* _Task requirements_
Pictures aside, restate the records below exactly as written.

** Opening Records shown block **

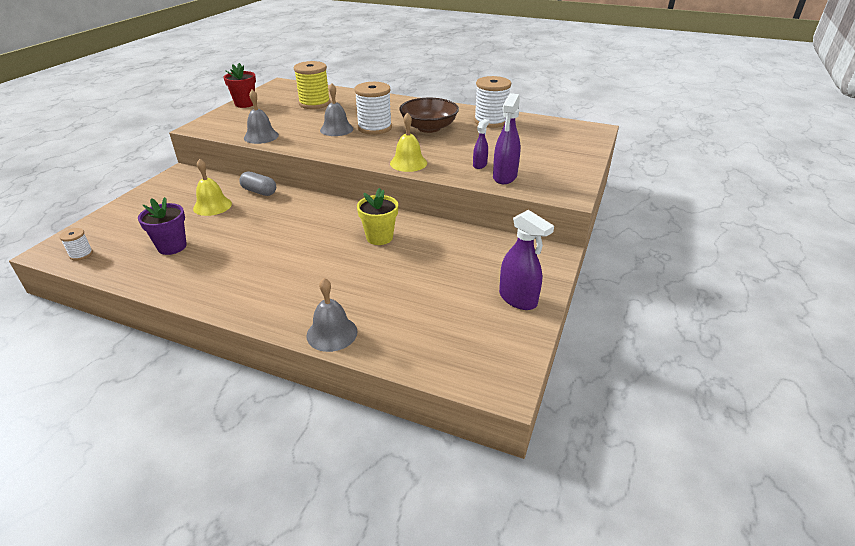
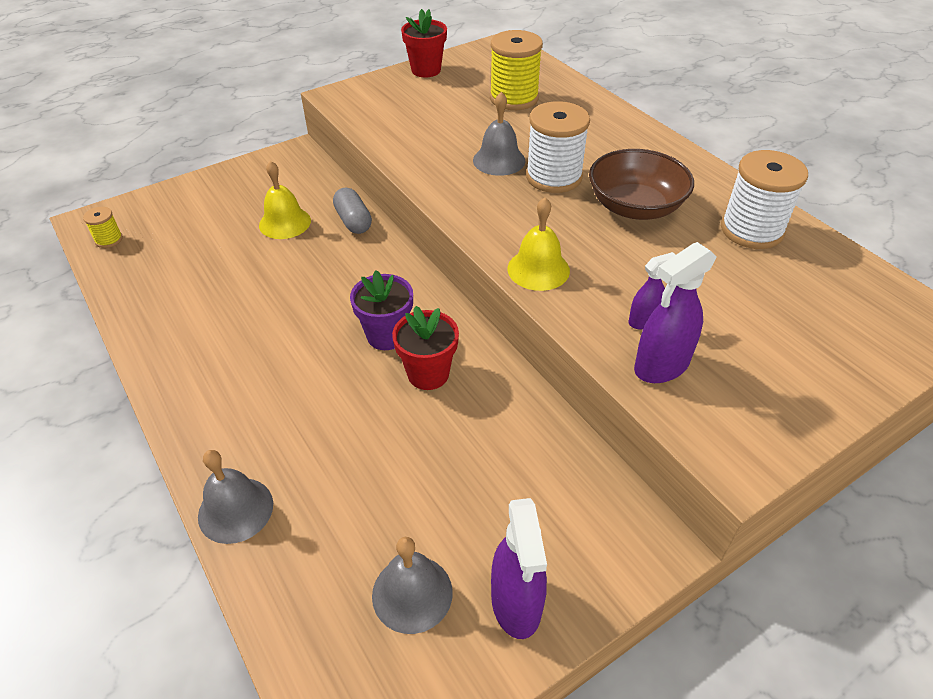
camera: 35 degrees right, 10 degrees up
white spool [59,228,93,261] -> yellow spool [83,207,123,248]
purple flower pot [138,197,187,255] -> purple flower pot moved to [350,270,413,350]
grey bell [244,89,279,144] -> grey bell moved to [372,537,453,634]
yellow flower pot [357,188,398,245] -> red flower pot [392,306,459,390]

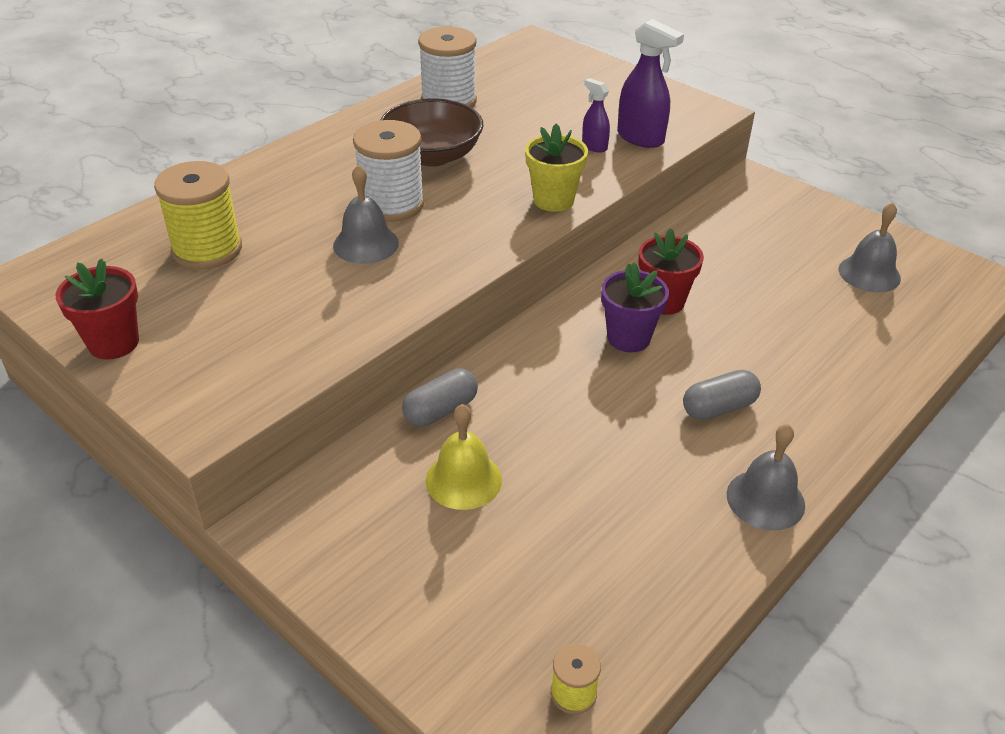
camera: 105 degrees left, 5 degrees down
grey bell [198,450,273,544] -> grey bell moved to [727,424,805,531]
purple spray bottle [491,498,547,639] -> none
yellow bell [508,198,570,291] -> yellow flower pot [525,124,588,212]
none -> grey capsule [683,370,761,420]

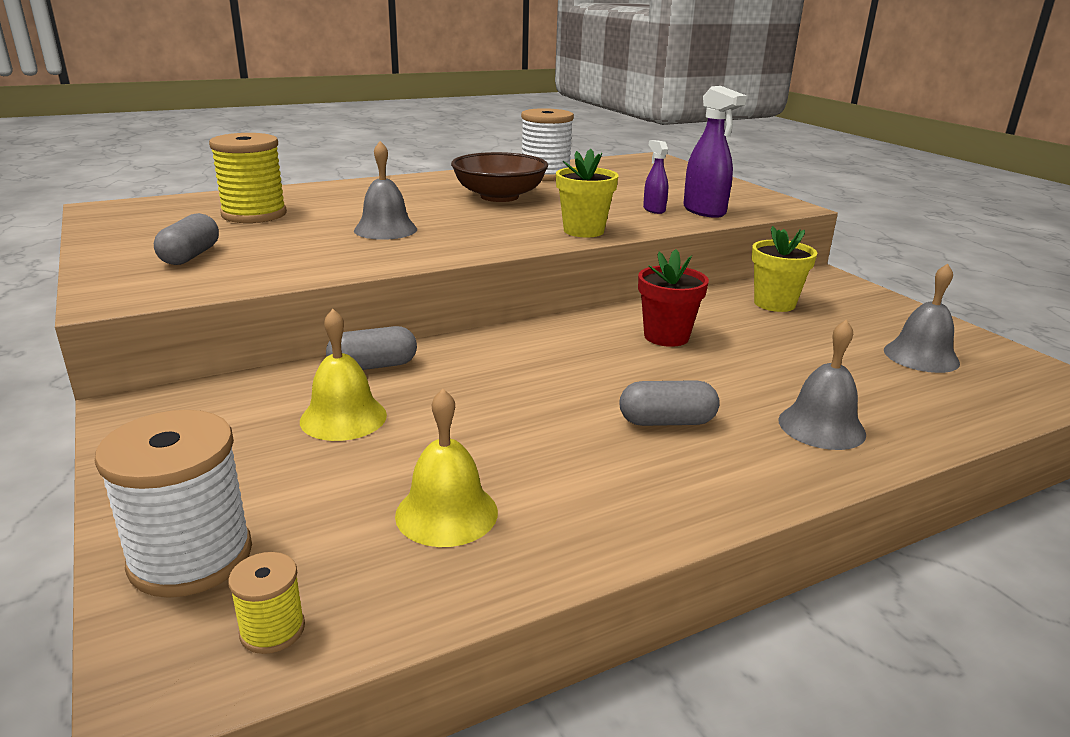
camera: 20 degrees right, 15 degrees down
red flower pot [55,259,139,360] -> none
white spool [353,120,424,222] -> white spool moved to [95,410,252,598]
purple flower pot [601,262,669,352] -> none
grey bell [727,424,805,531] -> grey bell moved to [778,320,866,450]
none -> grey capsule [154,213,219,265]
none -> yellow bell [395,389,498,547]
none -> yellow flower pot [752,226,817,312]

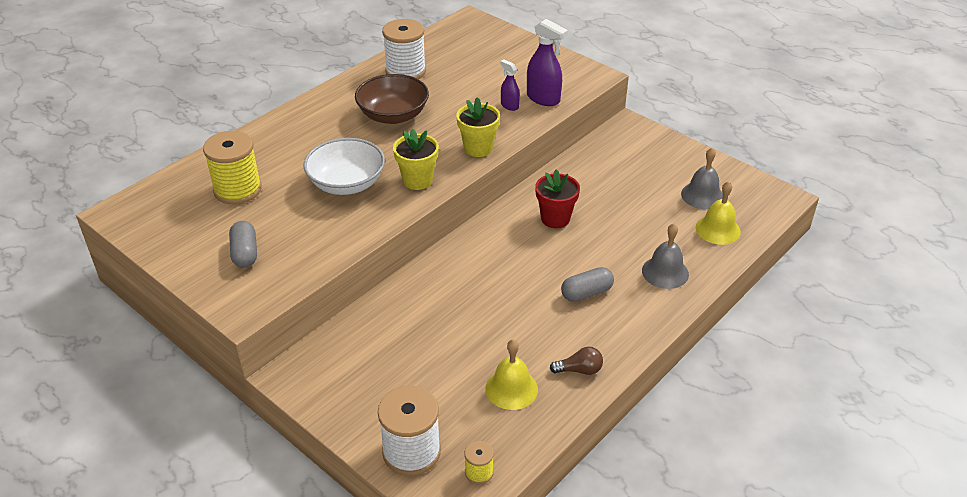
camera: 20 degrees left, 15 degrees up
yellow bell [300,309,387,441] -> yellow bell moved to [696,181,741,245]
grey capsule [326,326,417,370] -> none
grey bell [354,141,417,240] -> white bowl [303,138,385,195]
yellow flower pot [752,226,817,312] -> yellow flower pot moved to [393,128,439,190]
none -> brown light bulb [550,346,603,375]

** Closing Records shown block **

* _Exercise solution_
camera: 35 degrees right, 10 degrees up
white spool [59,228,93,261] -> yellow spool [83,207,123,248]
purple flower pot [138,197,187,255] -> purple flower pot moved to [350,270,413,350]
grey bell [244,89,279,144] -> grey bell moved to [372,537,453,634]
yellow flower pot [357,188,398,245] -> red flower pot [392,306,459,390]

camera: 105 degrees left, 5 degrees down
grey bell [198,450,273,544] -> grey bell moved to [727,424,805,531]
purple spray bottle [491,498,547,639] -> none
yellow bell [508,198,570,291] -> yellow flower pot [525,124,588,212]
none -> grey capsule [683,370,761,420]

camera: 20 degrees right, 15 degrees down
red flower pot [55,259,139,360] -> none
white spool [353,120,424,222] -> white spool moved to [95,410,252,598]
purple flower pot [601,262,669,352] -> none
grey bell [727,424,805,531] -> grey bell moved to [778,320,866,450]
none -> grey capsule [154,213,219,265]
none -> yellow bell [395,389,498,547]
none -> yellow flower pot [752,226,817,312]

camera: 20 degrees left, 15 degrees up
yellow bell [300,309,387,441] -> yellow bell moved to [696,181,741,245]
grey capsule [326,326,417,370] -> none
grey bell [354,141,417,240] -> white bowl [303,138,385,195]
yellow flower pot [752,226,817,312] -> yellow flower pot moved to [393,128,439,190]
none -> brown light bulb [550,346,603,375]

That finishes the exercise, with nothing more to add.